> _PROBLEM DESCRIPTION_
Once the line with "black cross: (681, 507) -> (542, 401), moved" is found in the data, output it and each following line exactly, up to and including the line with "gray triangle: (214, 311)", and nothing before or after.

> _RECORD SET_
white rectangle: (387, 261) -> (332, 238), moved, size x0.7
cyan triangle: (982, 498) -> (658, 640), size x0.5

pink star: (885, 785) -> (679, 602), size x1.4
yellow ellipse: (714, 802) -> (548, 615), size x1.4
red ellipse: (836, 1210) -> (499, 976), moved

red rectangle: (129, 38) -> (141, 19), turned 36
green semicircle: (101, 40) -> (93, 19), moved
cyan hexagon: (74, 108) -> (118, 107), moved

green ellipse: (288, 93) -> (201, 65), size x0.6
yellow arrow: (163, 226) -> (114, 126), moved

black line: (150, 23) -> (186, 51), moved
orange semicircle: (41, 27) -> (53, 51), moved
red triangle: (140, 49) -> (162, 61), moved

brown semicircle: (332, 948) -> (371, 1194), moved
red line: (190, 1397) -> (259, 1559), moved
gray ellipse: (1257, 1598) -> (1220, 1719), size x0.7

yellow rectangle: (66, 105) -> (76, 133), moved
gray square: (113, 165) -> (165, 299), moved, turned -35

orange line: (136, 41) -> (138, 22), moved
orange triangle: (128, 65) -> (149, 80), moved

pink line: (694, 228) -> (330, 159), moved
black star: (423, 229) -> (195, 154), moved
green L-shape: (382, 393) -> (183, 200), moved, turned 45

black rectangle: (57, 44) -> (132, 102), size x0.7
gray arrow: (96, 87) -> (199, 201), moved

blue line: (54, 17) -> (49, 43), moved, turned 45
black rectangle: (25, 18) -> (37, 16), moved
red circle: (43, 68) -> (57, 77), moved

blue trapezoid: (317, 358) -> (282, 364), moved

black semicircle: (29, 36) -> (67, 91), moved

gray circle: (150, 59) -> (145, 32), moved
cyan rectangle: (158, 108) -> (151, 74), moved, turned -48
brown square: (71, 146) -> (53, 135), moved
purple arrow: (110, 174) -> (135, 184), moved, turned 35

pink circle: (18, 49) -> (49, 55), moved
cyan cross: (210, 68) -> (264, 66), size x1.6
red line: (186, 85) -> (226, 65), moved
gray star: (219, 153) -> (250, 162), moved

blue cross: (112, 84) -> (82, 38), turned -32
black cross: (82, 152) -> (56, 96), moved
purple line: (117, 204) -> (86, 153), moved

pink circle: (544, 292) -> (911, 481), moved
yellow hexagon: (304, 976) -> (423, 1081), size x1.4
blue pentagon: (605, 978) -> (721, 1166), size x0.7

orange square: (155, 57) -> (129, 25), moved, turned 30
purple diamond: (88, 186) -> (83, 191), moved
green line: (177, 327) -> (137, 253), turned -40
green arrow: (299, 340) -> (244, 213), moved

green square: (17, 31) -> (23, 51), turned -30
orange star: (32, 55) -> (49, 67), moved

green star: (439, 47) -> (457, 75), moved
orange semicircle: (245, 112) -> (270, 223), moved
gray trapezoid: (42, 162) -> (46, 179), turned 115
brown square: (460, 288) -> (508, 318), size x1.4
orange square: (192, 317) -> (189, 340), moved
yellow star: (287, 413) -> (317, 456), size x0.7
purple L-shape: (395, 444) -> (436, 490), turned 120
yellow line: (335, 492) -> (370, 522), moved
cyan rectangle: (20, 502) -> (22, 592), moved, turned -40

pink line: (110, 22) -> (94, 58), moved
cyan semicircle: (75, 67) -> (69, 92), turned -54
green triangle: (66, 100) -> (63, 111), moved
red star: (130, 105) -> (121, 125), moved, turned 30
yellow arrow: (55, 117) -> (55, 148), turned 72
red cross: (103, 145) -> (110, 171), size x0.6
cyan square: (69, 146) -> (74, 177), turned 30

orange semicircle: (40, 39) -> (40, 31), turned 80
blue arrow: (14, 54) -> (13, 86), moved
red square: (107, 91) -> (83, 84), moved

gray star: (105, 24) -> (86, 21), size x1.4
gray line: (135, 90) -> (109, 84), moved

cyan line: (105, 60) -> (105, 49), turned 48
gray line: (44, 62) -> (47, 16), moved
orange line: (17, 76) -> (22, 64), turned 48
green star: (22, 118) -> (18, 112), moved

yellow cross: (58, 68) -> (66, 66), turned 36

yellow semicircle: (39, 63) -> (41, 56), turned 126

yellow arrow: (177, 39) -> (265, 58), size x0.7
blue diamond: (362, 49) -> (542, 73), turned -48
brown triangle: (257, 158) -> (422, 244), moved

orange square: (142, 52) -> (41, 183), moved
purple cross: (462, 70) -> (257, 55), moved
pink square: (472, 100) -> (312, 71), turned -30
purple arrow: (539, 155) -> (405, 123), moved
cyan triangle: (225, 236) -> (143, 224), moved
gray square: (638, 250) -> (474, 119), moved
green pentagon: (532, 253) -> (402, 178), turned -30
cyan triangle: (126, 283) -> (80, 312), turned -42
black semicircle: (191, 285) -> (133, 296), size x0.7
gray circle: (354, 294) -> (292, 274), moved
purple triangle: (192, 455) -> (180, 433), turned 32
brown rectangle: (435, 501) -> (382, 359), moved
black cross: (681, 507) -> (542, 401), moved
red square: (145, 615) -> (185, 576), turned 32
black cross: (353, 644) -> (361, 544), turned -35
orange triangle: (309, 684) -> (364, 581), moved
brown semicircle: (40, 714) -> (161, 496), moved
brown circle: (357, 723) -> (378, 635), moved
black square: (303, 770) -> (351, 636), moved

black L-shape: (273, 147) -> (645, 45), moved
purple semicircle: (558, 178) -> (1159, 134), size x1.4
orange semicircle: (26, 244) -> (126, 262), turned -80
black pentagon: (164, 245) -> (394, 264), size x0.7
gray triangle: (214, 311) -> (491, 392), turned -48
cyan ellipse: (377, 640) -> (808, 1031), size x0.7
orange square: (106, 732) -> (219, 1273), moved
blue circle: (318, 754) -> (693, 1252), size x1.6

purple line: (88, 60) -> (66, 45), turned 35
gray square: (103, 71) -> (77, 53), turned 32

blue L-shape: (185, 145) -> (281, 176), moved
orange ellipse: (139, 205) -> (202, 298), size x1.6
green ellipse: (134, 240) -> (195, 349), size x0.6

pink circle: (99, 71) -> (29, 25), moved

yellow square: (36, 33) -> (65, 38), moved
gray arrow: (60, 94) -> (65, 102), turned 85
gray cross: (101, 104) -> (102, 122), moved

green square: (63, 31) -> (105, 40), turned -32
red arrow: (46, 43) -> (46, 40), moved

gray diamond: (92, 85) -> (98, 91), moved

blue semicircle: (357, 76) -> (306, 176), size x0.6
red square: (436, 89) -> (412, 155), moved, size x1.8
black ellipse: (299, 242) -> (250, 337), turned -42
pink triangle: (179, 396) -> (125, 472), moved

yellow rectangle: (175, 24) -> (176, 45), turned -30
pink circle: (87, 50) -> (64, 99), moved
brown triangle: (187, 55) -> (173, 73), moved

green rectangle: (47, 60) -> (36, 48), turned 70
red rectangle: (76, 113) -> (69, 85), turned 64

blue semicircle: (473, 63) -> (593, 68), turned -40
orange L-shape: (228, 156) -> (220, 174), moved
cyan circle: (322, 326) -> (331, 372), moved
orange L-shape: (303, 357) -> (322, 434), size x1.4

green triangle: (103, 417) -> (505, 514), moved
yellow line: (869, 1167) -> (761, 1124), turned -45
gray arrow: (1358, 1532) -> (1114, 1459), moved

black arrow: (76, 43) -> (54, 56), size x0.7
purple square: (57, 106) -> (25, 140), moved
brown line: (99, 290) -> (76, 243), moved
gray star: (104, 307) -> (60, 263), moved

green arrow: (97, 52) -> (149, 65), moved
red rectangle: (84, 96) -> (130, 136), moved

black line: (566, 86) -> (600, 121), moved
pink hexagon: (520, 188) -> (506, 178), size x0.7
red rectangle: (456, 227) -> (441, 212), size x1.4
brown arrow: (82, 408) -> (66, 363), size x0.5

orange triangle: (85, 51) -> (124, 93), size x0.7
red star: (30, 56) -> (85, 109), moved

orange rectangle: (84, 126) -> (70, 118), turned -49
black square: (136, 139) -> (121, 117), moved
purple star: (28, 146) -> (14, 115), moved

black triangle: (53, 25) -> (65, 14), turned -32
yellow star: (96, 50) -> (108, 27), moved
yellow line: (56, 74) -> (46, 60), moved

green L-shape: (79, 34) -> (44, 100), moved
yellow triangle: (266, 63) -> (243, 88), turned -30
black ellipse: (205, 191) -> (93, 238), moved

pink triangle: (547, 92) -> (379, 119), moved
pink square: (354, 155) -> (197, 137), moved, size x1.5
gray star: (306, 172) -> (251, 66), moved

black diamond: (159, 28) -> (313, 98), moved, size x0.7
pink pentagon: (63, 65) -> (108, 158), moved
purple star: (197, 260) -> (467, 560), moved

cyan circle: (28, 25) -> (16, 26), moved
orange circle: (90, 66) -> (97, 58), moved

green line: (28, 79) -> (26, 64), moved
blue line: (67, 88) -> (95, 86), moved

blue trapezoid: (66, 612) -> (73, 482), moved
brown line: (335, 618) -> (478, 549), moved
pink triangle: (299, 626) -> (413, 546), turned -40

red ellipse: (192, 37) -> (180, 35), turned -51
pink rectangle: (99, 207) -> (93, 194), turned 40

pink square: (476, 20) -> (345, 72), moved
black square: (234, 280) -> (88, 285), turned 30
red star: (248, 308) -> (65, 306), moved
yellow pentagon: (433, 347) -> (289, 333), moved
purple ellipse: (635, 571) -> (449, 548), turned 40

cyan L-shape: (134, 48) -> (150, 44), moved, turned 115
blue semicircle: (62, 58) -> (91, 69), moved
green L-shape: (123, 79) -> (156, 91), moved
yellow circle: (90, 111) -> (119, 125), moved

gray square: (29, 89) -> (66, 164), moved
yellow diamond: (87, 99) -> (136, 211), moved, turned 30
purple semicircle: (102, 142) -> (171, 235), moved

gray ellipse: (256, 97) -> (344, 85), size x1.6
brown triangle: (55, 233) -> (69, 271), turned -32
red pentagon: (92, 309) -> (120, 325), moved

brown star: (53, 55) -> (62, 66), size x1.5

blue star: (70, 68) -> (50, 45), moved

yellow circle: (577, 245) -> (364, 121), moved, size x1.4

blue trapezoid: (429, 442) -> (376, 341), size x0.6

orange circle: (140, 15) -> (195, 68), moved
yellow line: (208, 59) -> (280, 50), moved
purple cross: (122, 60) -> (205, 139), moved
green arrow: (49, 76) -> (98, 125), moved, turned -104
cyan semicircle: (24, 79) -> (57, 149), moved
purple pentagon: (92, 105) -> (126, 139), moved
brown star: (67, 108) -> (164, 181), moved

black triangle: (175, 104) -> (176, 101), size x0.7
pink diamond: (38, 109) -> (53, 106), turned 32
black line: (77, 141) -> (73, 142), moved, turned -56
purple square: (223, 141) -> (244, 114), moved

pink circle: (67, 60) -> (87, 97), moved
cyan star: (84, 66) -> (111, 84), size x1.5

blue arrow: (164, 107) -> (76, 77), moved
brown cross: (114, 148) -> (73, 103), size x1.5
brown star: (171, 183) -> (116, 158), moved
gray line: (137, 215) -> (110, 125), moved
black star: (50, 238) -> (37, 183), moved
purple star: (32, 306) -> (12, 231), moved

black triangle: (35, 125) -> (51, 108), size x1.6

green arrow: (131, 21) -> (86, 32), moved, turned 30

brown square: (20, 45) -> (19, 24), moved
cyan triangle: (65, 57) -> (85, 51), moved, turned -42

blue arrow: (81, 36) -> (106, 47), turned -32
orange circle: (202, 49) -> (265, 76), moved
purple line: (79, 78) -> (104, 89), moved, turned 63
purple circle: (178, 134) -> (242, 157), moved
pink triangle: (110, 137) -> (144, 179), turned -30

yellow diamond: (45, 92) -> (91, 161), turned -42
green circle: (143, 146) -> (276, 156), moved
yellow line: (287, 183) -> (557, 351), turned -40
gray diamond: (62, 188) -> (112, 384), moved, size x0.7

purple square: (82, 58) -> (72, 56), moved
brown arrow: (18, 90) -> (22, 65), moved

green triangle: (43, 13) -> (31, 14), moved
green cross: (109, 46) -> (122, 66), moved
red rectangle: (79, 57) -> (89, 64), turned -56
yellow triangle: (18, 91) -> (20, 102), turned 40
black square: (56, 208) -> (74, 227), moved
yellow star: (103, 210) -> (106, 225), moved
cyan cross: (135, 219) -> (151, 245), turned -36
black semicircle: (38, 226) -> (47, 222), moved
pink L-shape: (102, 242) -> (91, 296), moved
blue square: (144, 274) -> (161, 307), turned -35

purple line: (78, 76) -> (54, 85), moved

> _SOLUTION TO THIS PROBLEM_
black cross: (681, 507) -> (542, 401), moved
red square: (145, 615) -> (185, 576), turned 32
black cross: (353, 644) -> (361, 544), turned -35
orange triangle: (309, 684) -> (364, 581), moved
brown semicircle: (40, 714) -> (161, 496), moved
brown circle: (357, 723) -> (378, 635), moved
black square: (303, 770) -> (351, 636), moved

black L-shape: (273, 147) -> (645, 45), moved
purple semicircle: (558, 178) -> (1159, 134), size x1.4
orange semicircle: (26, 244) -> (126, 262), turned -80
black pentagon: (164, 245) -> (394, 264), size x0.7
gray triangle: (214, 311) -> (491, 392), turned -48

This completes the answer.